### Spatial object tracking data
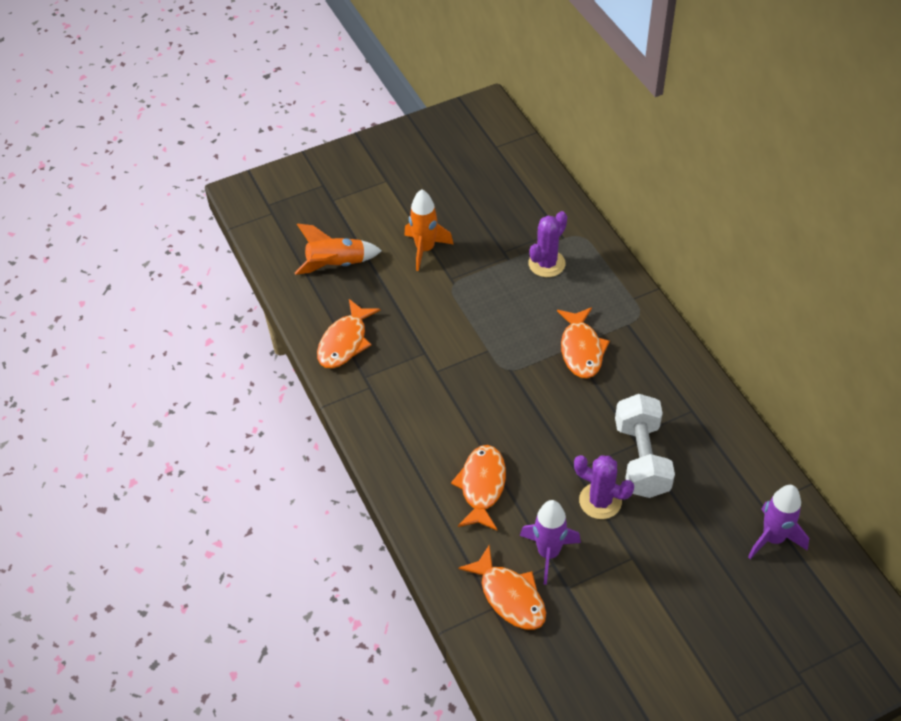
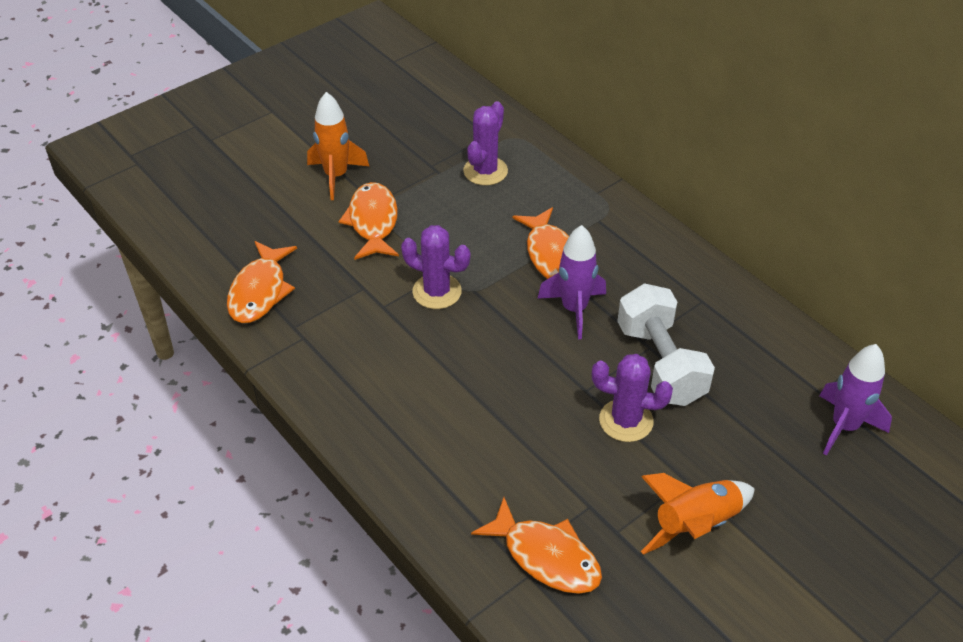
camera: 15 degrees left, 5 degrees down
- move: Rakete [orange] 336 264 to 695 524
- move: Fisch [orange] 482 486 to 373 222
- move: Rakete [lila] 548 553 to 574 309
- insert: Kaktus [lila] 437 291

### What is required
Go through the records above, find each line with the string "lila", and copy it.

### Answer space
- move: Rakete [lila] 548 553 to 574 309
- insert: Kaktus [lila] 437 291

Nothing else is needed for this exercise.